**EXERCISE INPUTS**
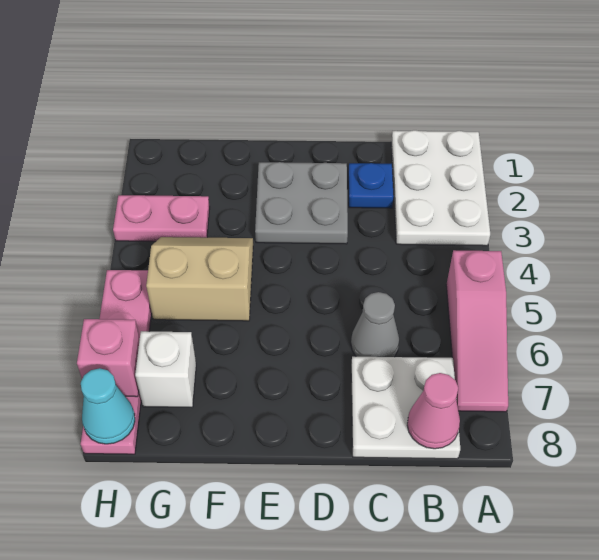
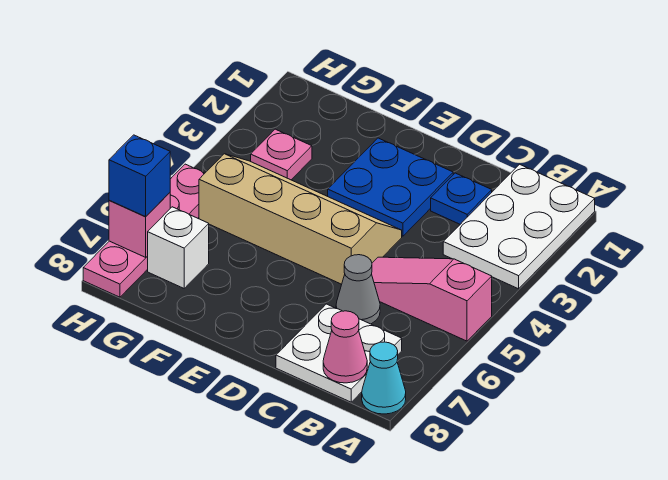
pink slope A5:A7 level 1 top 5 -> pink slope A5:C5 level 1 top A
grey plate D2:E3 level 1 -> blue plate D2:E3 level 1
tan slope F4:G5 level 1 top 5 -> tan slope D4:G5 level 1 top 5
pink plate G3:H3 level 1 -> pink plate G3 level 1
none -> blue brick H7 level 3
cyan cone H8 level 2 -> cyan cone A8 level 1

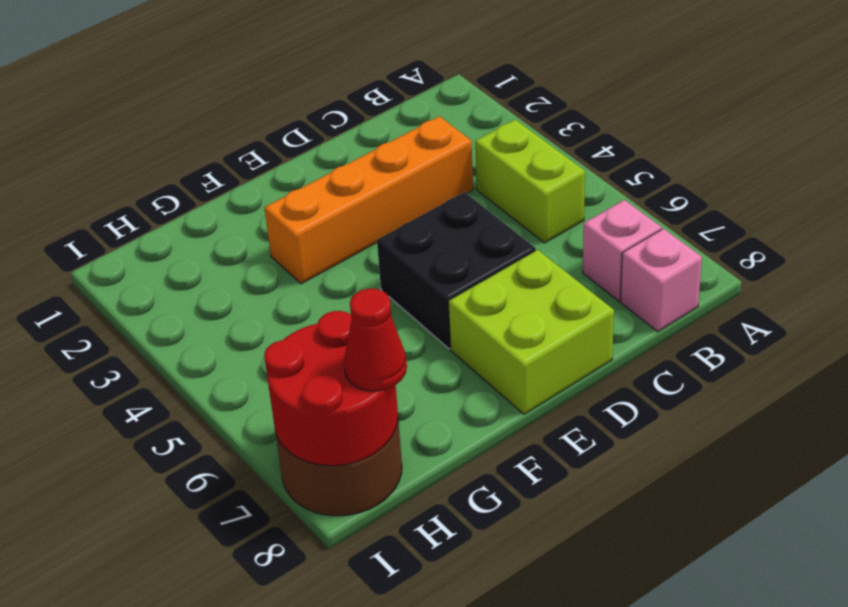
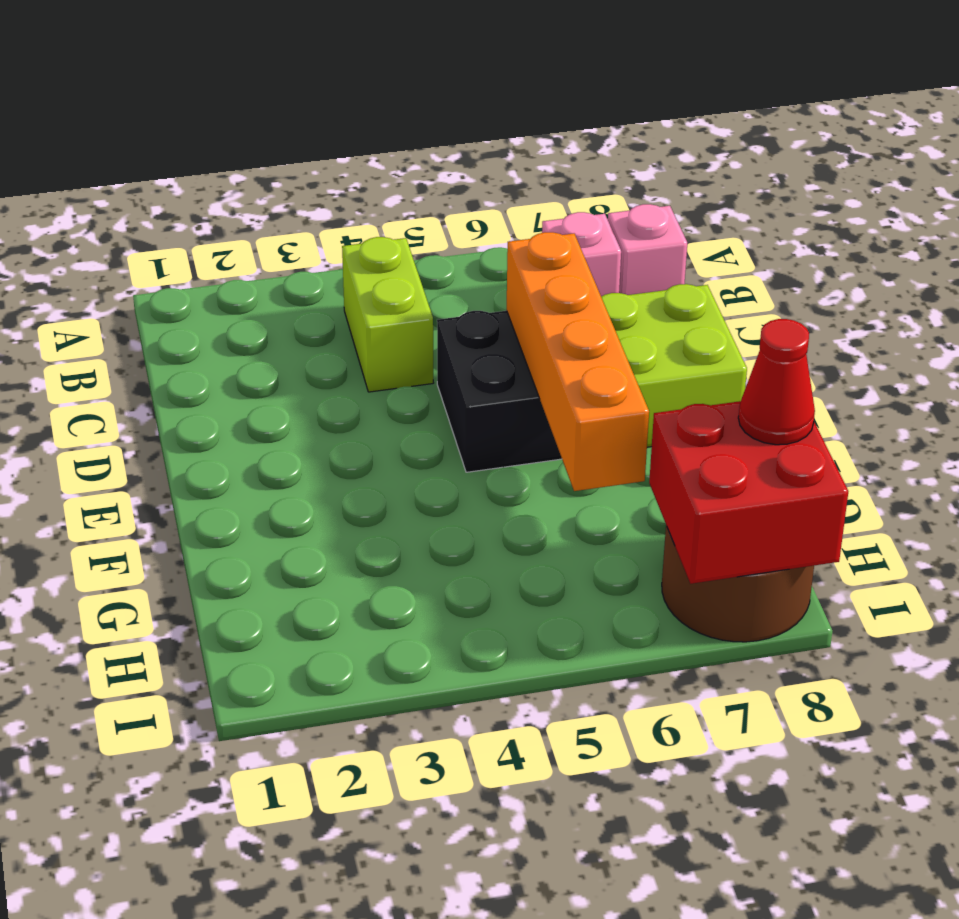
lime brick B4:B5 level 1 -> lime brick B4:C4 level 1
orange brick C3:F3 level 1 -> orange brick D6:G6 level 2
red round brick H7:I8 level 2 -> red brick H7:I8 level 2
---
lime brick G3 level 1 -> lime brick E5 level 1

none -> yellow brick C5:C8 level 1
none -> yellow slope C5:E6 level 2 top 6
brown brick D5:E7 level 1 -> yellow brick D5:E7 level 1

**REQUIREMENT**
For every line above that includes the string "plate", copy the line.

**ANSWER**
grey plate D2:E3 level 1 -> blue plate D2:E3 level 1
pink plate G3:H3 level 1 -> pink plate G3 level 1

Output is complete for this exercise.